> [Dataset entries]
---

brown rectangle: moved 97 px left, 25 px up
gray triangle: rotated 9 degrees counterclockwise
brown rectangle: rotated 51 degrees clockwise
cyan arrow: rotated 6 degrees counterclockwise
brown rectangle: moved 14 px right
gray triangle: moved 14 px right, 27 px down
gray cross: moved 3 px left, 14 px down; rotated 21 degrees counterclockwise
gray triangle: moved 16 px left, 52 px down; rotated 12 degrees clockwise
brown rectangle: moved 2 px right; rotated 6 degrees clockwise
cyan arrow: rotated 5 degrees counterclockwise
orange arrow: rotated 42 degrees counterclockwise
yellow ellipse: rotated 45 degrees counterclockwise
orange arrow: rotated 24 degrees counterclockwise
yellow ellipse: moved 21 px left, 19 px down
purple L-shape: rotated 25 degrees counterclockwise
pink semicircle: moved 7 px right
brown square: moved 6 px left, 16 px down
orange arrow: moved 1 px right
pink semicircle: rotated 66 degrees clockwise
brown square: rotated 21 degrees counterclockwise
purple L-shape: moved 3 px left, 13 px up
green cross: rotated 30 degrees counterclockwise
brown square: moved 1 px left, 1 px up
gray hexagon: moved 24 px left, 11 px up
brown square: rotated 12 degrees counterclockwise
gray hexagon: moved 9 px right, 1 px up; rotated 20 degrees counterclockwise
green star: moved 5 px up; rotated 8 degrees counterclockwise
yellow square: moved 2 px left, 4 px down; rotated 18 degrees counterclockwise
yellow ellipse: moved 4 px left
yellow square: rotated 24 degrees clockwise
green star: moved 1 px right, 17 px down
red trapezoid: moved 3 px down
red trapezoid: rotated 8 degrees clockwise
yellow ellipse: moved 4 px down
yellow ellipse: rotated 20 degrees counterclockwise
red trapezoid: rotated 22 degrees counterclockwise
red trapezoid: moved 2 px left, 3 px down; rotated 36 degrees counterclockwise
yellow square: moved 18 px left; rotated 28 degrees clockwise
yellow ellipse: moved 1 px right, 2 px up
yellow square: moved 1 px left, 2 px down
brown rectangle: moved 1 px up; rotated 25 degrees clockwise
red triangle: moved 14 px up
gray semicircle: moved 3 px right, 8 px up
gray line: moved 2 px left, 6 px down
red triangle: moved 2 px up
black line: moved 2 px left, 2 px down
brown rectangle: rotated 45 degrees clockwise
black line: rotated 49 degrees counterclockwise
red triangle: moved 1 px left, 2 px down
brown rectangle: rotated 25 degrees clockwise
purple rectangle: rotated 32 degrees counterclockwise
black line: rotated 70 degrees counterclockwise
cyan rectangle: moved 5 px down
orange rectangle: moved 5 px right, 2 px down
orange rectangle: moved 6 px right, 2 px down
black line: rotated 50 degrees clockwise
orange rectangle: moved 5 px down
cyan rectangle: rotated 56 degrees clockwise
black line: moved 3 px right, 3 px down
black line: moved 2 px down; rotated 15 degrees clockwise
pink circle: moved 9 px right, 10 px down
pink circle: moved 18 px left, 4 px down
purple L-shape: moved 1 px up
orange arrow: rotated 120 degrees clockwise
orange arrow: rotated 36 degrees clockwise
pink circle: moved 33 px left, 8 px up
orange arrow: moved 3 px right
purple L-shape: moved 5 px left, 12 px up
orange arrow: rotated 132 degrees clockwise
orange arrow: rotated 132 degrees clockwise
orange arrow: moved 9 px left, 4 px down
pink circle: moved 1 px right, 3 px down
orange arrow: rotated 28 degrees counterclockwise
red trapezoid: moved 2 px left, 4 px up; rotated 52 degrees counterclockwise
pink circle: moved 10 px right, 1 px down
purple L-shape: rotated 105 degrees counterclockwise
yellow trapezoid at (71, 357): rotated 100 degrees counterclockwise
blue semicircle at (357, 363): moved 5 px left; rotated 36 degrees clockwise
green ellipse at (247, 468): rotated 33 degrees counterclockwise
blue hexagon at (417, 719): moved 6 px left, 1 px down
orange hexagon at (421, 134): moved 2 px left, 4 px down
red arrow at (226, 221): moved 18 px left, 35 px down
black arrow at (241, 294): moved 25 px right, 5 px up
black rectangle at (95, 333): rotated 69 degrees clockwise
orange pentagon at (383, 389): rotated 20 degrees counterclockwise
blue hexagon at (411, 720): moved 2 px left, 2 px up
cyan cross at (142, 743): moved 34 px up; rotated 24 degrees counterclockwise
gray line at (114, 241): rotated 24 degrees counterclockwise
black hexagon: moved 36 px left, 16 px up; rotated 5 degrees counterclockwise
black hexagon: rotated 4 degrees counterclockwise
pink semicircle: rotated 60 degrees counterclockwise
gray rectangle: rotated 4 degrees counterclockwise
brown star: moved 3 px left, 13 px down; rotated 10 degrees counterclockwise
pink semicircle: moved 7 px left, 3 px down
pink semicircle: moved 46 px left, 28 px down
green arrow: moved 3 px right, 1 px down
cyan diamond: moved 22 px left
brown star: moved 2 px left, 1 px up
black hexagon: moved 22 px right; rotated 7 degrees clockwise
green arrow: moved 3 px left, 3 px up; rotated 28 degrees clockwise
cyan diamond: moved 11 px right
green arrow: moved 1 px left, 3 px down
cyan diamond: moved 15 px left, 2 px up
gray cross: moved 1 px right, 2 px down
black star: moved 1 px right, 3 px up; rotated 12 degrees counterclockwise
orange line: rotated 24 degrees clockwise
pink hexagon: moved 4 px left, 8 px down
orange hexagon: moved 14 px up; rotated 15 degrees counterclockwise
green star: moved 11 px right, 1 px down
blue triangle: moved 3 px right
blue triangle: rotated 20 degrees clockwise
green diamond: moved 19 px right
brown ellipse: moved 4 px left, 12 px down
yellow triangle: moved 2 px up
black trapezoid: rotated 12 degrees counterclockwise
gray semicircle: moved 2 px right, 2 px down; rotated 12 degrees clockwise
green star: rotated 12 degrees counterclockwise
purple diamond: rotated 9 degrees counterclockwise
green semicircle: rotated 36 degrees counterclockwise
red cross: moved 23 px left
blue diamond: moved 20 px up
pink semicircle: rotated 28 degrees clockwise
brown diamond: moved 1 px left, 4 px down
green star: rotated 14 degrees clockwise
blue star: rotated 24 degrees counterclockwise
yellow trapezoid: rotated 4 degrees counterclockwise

---

> [What the exercise asks]
Rewrite every line of the records above as a numbered list, leaving out any blank lines.

> [Final result]
1. brown rectangle: moved 97 px left, 25 px up
2. gray triangle: rotated 9 degrees counterclockwise
3. brown rectangle: rotated 51 degrees clockwise
4. cyan arrow: rotated 6 degrees counterclockwise
5. brown rectangle: moved 14 px right
6. gray triangle: moved 14 px right, 27 px down
7. gray cross: moved 3 px left, 14 px down; rotated 21 degrees counterclockwise
8. gray triangle: moved 16 px left, 52 px down; rotated 12 degrees clockwise
9. brown rectangle: moved 2 px right; rotated 6 degrees clockwise
10. cyan arrow: rotated 5 degrees counterclockwise
11. orange arrow: rotated 42 degrees counterclockwise
12. yellow ellipse: rotated 45 degrees counterclockwise
13. orange arrow: rotated 24 degrees counterclockwise
14. yellow ellipse: moved 21 px left, 19 px down
15. purple L-shape: rotated 25 degrees counterclockwise
16. pink semicircle: moved 7 px right
17. brown square: moved 6 px left, 16 px down
18. orange arrow: moved 1 px right
19. pink semicircle: rotated 66 degrees clockwise
20. brown square: rotated 21 degrees counterclockwise
21. purple L-shape: moved 3 px left, 13 px up
22. green cross: rotated 30 degrees counterclockwise
23. brown square: moved 1 px left, 1 px up
24. gray hexagon: moved 24 px left, 11 px up
25. brown square: rotated 12 degrees counterclockwise
26. gray hexagon: moved 9 px right, 1 px up; rotated 20 degrees counterclockwise
27. green star: moved 5 px up; rotated 8 degrees counterclockwise
28. yellow square: moved 2 px left, 4 px down; rotated 18 degrees counterclockwise
29. yellow ellipse: moved 4 px left
30. yellow square: rotated 24 degrees clockwise
31. green star: moved 1 px right, 17 px down
32. red trapezoid: moved 3 px down
33. red trapezoid: rotated 8 degrees clockwise
34. yellow ellipse: moved 4 px down
35. yellow ellipse: rotated 20 degrees counterclockwise
36. red trapezoid: rotated 22 degrees counterclockwise
37. red trapezoid: moved 2 px left, 3 px down; rotated 36 degrees counterclockwise
38. yellow square: moved 18 px left; rotated 28 degrees clockwise
39. yellow ellipse: moved 1 px right, 2 px up
40. yellow square: moved 1 px left, 2 px down
41. brown rectangle: moved 1 px up; rotated 25 degrees clockwise
42. red triangle: moved 14 px up
43. gray semicircle: moved 3 px right, 8 px up
44. gray line: moved 2 px left, 6 px down
45. red triangle: moved 2 px up
46. black line: moved 2 px left, 2 px down
47. brown rectangle: rotated 45 degrees clockwise
48. black line: rotated 49 degrees counterclockwise
49. red triangle: moved 1 px left, 2 px down
50. brown rectangle: rotated 25 degrees clockwise
51. purple rectangle: rotated 32 degrees counterclockwise
52. black line: rotated 70 degrees counterclockwise
53. cyan rectangle: moved 5 px down
54. orange rectangle: moved 5 px right, 2 px down
55. orange rectangle: moved 6 px right, 2 px down
56. black line: rotated 50 degrees clockwise
57. orange rectangle: moved 5 px down
58. cyan rectangle: rotated 56 degrees clockwise
59. black line: moved 3 px right, 3 px down
60. black line: moved 2 px down; rotated 15 degrees clockwise
61. pink circle: moved 9 px right, 10 px down
62. pink circle: moved 18 px left, 4 px down
63. purple L-shape: moved 1 px up
64. orange arrow: rotated 120 degrees clockwise
65. orange arrow: rotated 36 degrees clockwise
66. pink circle: moved 33 px left, 8 px up
67. orange arrow: moved 3 px right
68. purple L-shape: moved 5 px left, 12 px up
69. orange arrow: rotated 132 degrees clockwise
70. orange arrow: rotated 132 degrees clockwise
71. orange arrow: moved 9 px left, 4 px down
72. pink circle: moved 1 px right, 3 px down
73. orange arrow: rotated 28 degrees counterclockwise
74. red trapezoid: moved 2 px left, 4 px up; rotated 52 degrees counterclockwise
75. pink circle: moved 10 px right, 1 px down
76. purple L-shape: rotated 105 degrees counterclockwise
77. yellow trapezoid at (71, 357): rotated 100 degrees counterclockwise
78. blue semicircle at (357, 363): moved 5 px left; rotated 36 degrees clockwise
79. green ellipse at (247, 468): rotated 33 degrees counterclockwise
80. blue hexagon at (417, 719): moved 6 px left, 1 px down
81. orange hexagon at (421, 134): moved 2 px left, 4 px down
82. red arrow at (226, 221): moved 18 px left, 35 px down
83. black arrow at (241, 294): moved 25 px right, 5 px up
84. black rectangle at (95, 333): rotated 69 degrees clockwise
85. orange pentagon at (383, 389): rotated 20 degrees counterclockwise
86. blue hexagon at (411, 720): moved 2 px left, 2 px up
87. cyan cross at (142, 743): moved 34 px up; rotated 24 degrees counterclockwise
88. gray line at (114, 241): rotated 24 degrees counterclockwise
89. black hexagon: moved 36 px left, 16 px up; rotated 5 degrees counterclockwise
90. black hexagon: rotated 4 degrees counterclockwise
91. pink semicircle: rotated 60 degrees counterclockwise
92. gray rectangle: rotated 4 degrees counterclockwise
93. brown star: moved 3 px left, 13 px down; rotated 10 degrees counterclockwise
94. pink semicircle: moved 7 px left, 3 px down
95. pink semicircle: moved 46 px left, 28 px down
96. green arrow: moved 3 px right, 1 px down
97. cyan diamond: moved 22 px left
98. brown star: moved 2 px left, 1 px up
99. black hexagon: moved 22 px right; rotated 7 degrees clockwise
100. green arrow: moved 3 px left, 3 px up; rotated 28 degrees clockwise
101. cyan diamond: moved 11 px right
102. green arrow: moved 1 px left, 3 px down
103. cyan diamond: moved 15 px left, 2 px up
104. gray cross: moved 1 px right, 2 px down
105. black star: moved 1 px right, 3 px up; rotated 12 degrees counterclockwise
106. orange line: rotated 24 degrees clockwise
107. pink hexagon: moved 4 px left, 8 px down
108. orange hexagon: moved 14 px up; rotated 15 degrees counterclockwise
109. green star: moved 11 px right, 1 px down
110. blue triangle: moved 3 px right
111. blue triangle: rotated 20 degrees clockwise
112. green diamond: moved 19 px right
113. brown ellipse: moved 4 px left, 12 px down
114. yellow triangle: moved 2 px up
115. black trapezoid: rotated 12 degrees counterclockwise
116. gray semicircle: moved 2 px right, 2 px down; rotated 12 degrees clockwise
117. green star: rotated 12 degrees counterclockwise
118. purple diamond: rotated 9 degrees counterclockwise
119. green semicircle: rotated 36 degrees counterclockwise
120. red cross: moved 23 px left
121. blue diamond: moved 20 px up
122. pink semicircle: rotated 28 degrees clockwise
123. brown diamond: moved 1 px left, 4 px down
124. green star: rotated 14 degrees clockwise
125. blue star: rotated 24 degrees counterclockwise
126. yellow trapezoid: rotated 4 degrees counterclockwise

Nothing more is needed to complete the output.